Directions: This exercise calls for the line with "blue arrow: (166, 157)", the line with "red cross: (221, 483)", and all lines between them in the material below, output exactly and with no other lines.

Records shown:
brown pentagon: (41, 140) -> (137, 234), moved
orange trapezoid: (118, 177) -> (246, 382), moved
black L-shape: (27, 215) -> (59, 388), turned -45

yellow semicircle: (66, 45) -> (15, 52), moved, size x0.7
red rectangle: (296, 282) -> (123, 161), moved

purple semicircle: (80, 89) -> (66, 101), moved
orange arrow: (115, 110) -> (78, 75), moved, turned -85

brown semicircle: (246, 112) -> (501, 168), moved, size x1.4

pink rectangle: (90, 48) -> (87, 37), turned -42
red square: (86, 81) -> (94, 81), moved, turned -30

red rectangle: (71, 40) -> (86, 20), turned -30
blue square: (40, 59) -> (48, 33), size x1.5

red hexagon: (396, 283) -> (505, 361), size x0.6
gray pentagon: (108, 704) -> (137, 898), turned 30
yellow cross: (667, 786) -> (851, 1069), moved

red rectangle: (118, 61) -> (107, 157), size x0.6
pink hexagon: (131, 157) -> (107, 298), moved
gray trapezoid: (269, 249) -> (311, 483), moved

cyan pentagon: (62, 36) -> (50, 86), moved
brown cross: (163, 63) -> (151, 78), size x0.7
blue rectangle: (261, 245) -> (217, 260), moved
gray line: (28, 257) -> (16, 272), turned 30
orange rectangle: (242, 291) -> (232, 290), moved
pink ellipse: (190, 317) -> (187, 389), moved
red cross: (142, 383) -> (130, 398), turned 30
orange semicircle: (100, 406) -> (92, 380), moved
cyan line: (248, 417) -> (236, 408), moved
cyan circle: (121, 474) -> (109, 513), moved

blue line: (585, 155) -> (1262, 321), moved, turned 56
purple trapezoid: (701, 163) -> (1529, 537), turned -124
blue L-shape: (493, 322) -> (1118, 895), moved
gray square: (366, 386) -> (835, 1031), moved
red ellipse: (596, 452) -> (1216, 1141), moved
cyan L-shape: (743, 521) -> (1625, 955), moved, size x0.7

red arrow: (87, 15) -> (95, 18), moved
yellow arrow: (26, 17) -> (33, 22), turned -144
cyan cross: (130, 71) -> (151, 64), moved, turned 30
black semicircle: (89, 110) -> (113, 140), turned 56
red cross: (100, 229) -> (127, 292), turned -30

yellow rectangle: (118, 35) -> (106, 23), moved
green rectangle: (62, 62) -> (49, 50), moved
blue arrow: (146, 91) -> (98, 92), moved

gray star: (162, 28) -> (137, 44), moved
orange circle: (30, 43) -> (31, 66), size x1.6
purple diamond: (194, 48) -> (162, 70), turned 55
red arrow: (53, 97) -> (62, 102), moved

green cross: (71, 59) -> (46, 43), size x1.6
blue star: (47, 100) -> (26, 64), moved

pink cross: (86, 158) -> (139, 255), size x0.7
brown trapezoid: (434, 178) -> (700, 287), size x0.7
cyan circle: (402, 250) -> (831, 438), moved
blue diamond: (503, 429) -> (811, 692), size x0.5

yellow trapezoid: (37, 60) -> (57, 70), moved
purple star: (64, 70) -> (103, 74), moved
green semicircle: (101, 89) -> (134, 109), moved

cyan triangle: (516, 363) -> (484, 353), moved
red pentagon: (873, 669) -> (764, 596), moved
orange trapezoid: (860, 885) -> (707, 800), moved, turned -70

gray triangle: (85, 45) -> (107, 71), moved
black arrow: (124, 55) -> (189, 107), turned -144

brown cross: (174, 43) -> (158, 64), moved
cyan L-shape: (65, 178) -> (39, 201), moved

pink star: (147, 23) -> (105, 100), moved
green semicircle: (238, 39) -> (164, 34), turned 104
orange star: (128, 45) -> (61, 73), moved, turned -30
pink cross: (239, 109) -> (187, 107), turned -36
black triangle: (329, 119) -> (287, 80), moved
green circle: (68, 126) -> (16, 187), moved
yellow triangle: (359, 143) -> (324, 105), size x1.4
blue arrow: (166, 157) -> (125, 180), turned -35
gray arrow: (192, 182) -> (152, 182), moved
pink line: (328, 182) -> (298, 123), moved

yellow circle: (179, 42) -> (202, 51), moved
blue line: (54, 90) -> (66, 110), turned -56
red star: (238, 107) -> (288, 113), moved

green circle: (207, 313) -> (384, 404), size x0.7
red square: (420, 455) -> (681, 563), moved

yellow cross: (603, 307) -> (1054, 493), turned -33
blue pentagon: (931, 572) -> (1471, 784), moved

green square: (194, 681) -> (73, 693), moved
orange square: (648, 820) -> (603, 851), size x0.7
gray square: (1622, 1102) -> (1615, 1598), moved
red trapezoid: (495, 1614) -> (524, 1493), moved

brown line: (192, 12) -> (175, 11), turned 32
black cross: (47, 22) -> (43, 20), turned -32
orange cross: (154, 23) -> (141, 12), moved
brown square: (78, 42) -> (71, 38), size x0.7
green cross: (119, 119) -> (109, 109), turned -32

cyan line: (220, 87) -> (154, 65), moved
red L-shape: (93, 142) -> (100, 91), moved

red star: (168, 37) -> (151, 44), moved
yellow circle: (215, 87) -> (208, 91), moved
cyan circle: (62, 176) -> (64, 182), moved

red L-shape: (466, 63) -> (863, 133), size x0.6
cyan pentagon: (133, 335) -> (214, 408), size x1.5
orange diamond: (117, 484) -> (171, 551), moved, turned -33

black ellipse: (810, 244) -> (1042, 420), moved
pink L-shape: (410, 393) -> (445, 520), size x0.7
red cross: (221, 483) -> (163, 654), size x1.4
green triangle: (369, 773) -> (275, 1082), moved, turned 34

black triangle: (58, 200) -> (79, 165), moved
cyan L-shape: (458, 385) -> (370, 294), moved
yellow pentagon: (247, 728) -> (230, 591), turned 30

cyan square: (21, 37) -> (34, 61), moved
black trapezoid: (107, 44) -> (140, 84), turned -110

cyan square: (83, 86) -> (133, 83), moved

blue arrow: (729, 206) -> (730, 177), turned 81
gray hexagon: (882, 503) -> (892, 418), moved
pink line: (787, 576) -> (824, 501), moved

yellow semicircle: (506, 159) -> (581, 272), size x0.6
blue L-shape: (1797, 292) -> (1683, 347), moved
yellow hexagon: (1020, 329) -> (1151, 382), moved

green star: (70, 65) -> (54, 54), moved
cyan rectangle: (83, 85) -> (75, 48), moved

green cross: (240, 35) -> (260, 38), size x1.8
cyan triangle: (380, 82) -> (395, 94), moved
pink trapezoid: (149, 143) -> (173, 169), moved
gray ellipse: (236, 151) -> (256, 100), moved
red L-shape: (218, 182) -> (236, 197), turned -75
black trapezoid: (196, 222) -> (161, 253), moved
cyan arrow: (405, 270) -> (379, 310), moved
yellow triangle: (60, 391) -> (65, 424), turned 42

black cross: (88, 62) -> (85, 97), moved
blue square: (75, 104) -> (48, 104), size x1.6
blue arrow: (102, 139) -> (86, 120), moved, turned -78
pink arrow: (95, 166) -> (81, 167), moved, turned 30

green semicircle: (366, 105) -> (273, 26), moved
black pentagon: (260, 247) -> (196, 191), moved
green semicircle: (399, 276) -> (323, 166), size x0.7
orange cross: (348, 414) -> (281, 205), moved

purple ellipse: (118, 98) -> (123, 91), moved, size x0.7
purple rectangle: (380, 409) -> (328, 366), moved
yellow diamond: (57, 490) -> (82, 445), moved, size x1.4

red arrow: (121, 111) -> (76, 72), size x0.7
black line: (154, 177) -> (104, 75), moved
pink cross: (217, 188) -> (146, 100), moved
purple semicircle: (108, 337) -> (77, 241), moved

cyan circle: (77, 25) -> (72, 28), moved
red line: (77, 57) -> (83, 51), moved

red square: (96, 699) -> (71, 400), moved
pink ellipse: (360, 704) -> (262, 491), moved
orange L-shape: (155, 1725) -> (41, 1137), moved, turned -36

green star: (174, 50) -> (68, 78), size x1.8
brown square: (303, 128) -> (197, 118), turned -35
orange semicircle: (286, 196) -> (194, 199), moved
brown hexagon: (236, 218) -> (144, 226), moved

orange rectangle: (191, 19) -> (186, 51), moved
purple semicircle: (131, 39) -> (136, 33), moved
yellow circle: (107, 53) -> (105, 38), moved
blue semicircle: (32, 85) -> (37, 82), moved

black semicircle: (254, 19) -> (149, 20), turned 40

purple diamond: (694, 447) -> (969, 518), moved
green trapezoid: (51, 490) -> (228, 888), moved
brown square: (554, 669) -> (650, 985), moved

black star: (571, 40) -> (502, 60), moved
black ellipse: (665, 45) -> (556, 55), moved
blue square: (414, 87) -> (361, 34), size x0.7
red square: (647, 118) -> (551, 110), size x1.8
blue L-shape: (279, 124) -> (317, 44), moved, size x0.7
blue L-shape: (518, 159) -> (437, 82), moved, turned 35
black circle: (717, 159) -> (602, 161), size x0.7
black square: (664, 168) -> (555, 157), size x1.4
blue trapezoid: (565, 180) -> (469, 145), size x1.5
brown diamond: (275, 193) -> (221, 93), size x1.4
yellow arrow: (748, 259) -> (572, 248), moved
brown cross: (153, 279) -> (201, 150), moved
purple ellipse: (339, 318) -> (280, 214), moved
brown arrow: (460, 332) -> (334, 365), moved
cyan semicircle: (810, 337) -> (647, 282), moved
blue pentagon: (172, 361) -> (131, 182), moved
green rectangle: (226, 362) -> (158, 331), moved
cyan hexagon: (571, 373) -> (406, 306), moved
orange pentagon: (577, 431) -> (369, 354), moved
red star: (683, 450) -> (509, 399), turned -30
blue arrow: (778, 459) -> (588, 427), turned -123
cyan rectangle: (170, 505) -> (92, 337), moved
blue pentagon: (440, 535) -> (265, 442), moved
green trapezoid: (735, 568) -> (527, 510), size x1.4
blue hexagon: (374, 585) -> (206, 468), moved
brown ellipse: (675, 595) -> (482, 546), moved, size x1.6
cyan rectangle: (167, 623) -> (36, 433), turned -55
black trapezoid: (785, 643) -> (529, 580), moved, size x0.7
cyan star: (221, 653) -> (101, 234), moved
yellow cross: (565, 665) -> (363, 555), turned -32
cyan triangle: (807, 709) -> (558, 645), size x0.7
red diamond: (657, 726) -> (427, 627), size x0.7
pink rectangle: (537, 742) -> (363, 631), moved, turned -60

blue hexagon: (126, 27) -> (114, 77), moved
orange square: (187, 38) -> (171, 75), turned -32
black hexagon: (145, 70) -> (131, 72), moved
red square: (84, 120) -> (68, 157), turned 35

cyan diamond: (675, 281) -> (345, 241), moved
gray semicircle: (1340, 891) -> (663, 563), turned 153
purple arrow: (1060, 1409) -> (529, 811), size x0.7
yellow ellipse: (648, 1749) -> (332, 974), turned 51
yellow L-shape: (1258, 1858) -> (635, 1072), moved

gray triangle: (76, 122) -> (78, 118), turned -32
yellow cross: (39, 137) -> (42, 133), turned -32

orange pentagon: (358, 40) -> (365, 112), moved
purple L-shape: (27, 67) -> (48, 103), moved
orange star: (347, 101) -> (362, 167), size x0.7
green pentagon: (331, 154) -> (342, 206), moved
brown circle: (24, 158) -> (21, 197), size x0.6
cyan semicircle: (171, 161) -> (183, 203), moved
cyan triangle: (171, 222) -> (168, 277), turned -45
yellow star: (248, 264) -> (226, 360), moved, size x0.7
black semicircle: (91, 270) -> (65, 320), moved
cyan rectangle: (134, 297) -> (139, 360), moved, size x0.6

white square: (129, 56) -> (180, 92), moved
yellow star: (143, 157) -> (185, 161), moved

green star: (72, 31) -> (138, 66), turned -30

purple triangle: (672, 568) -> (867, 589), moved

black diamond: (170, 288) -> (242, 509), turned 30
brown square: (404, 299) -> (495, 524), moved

Written solution:
blue arrow: (166, 157) -> (125, 180), turned -35
gray arrow: (192, 182) -> (152, 182), moved
pink line: (328, 182) -> (298, 123), moved

yellow circle: (179, 42) -> (202, 51), moved
blue line: (54, 90) -> (66, 110), turned -56
red star: (238, 107) -> (288, 113), moved

green circle: (207, 313) -> (384, 404), size x0.7
red square: (420, 455) -> (681, 563), moved

yellow cross: (603, 307) -> (1054, 493), turned -33
blue pentagon: (931, 572) -> (1471, 784), moved

green square: (194, 681) -> (73, 693), moved
orange square: (648, 820) -> (603, 851), size x0.7
gray square: (1622, 1102) -> (1615, 1598), moved
red trapezoid: (495, 1614) -> (524, 1493), moved

brown line: (192, 12) -> (175, 11), turned 32
black cross: (47, 22) -> (43, 20), turned -32
orange cross: (154, 23) -> (141, 12), moved
brown square: (78, 42) -> (71, 38), size x0.7
green cross: (119, 119) -> (109, 109), turned -32

cyan line: (220, 87) -> (154, 65), moved
red L-shape: (93, 142) -> (100, 91), moved

red star: (168, 37) -> (151, 44), moved
yellow circle: (215, 87) -> (208, 91), moved
cyan circle: (62, 176) -> (64, 182), moved

red L-shape: (466, 63) -> (863, 133), size x0.6
cyan pentagon: (133, 335) -> (214, 408), size x1.5
orange diamond: (117, 484) -> (171, 551), moved, turned -33

black ellipse: (810, 244) -> (1042, 420), moved
pink L-shape: (410, 393) -> (445, 520), size x0.7
red cross: (221, 483) -> (163, 654), size x1.4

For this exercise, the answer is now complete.